• Work item:
The data is to be repeated exactly, with the images removed.

───── Exercise materials ─────

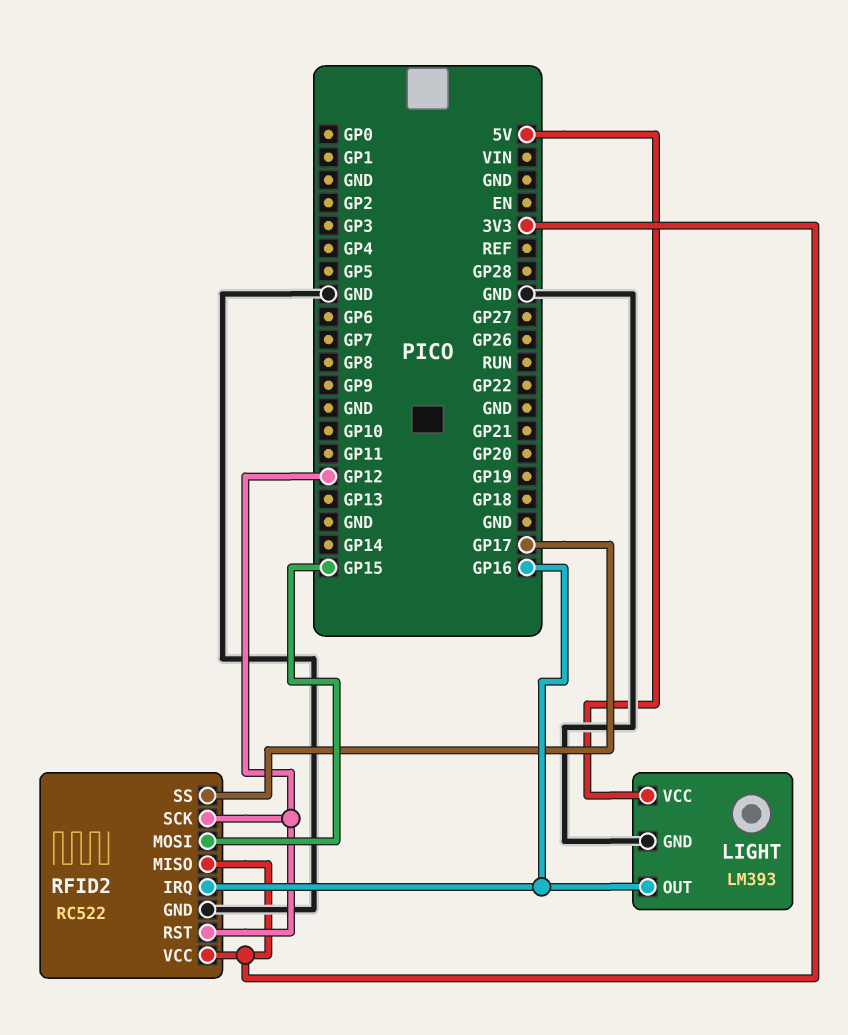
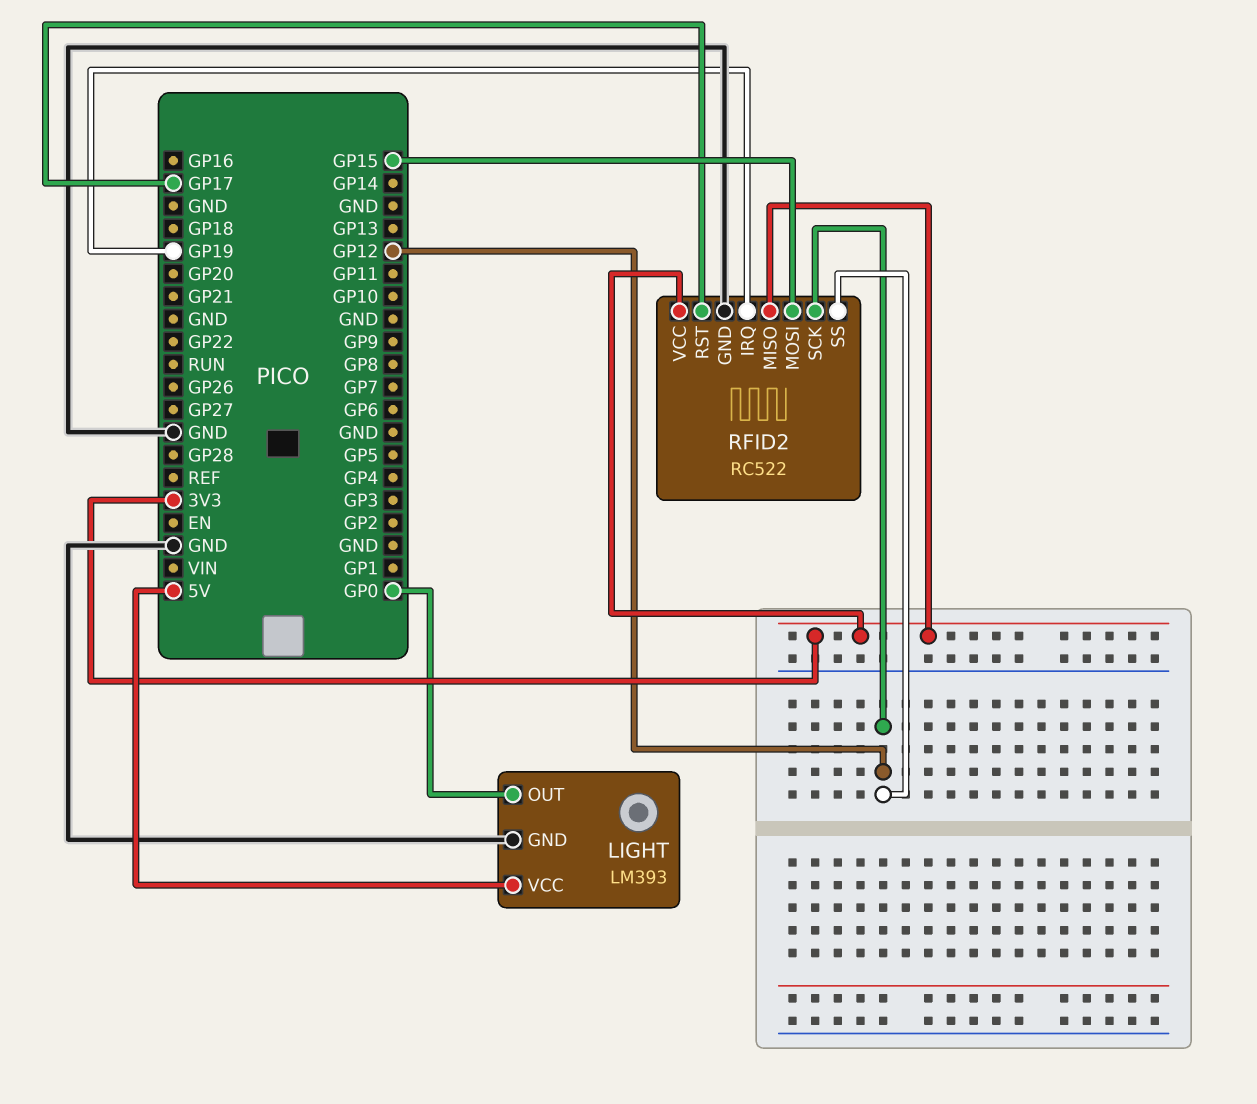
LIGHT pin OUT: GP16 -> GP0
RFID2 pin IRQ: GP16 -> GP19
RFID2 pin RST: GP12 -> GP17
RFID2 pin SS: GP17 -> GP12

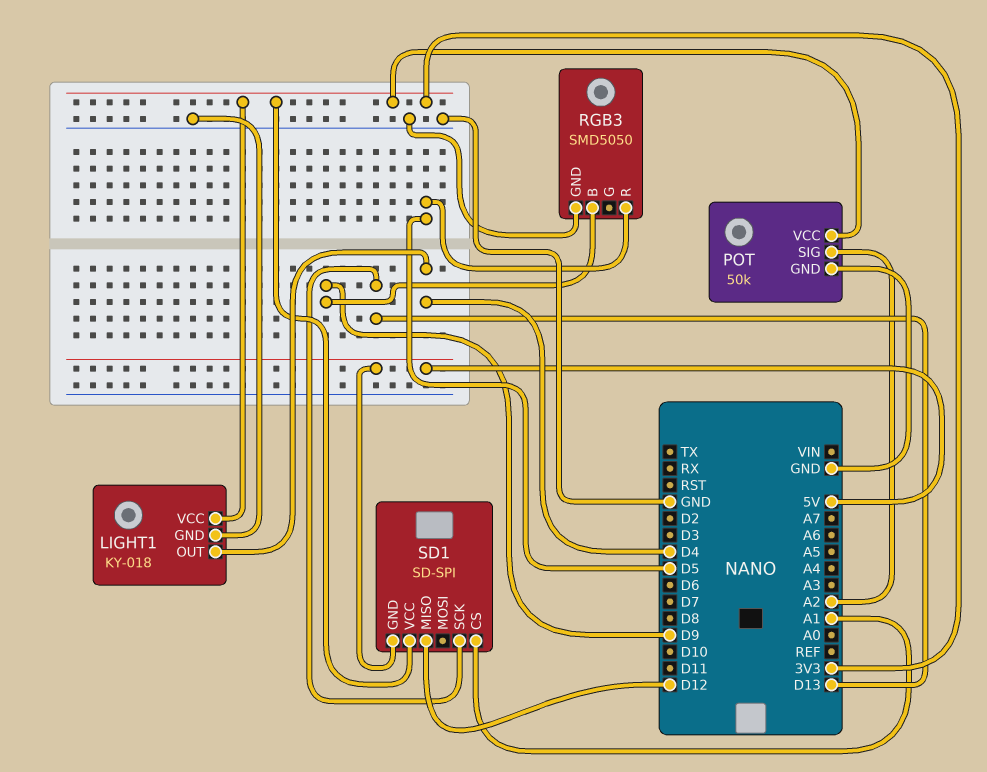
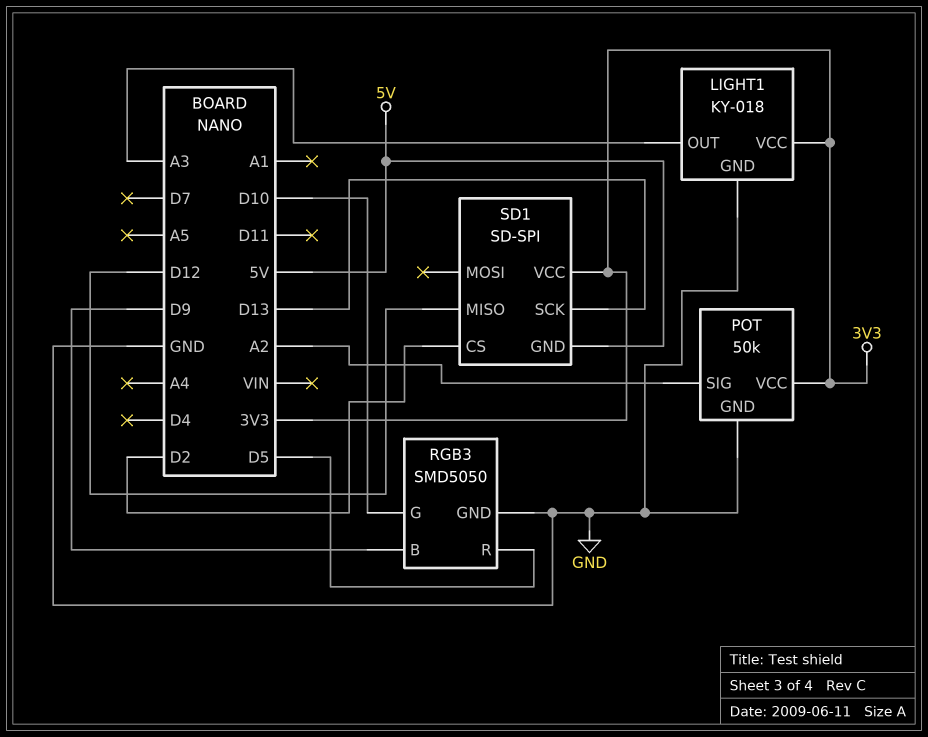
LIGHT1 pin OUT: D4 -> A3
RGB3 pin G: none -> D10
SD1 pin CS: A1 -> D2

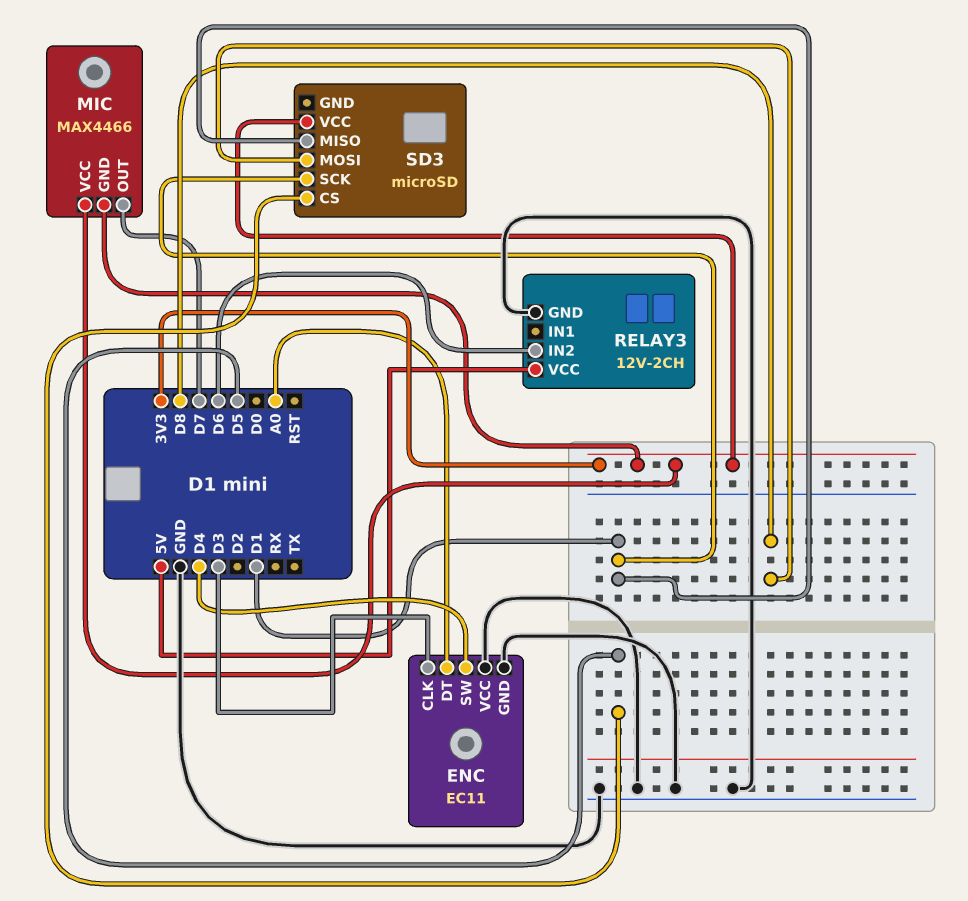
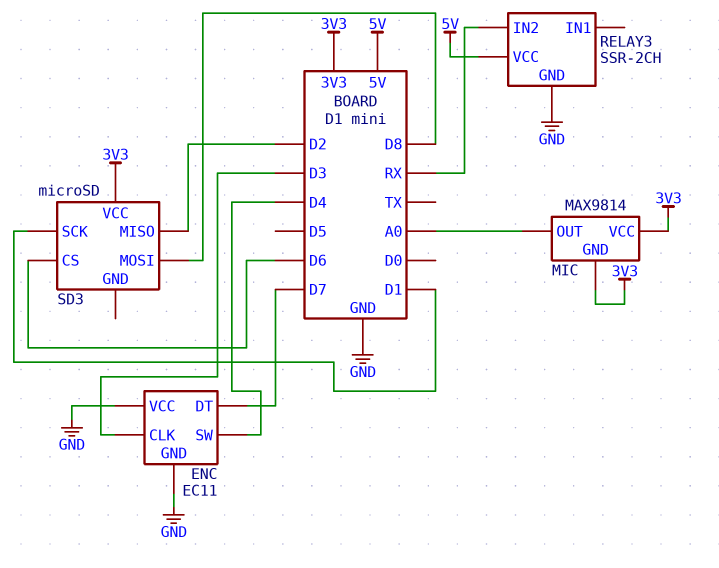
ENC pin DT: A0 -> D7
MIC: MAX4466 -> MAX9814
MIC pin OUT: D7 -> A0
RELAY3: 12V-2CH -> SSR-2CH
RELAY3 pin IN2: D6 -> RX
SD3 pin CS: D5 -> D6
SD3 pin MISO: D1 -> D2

─────

• Task result:
LIGHT pin OUT: GP16 -> GP0
RFID2 pin IRQ: GP16 -> GP19
RFID2 pin RST: GP12 -> GP17
RFID2 pin SS: GP17 -> GP12

LIGHT1 pin OUT: D4 -> A3
RGB3 pin G: none -> D10
SD1 pin CS: A1 -> D2

ENC pin DT: A0 -> D7
MIC: MAX4466 -> MAX9814
MIC pin OUT: D7 -> A0
RELAY3: 12V-2CH -> SSR-2CH
RELAY3 pin IN2: D6 -> RX
SD3 pin CS: D5 -> D6
SD3 pin MISO: D1 -> D2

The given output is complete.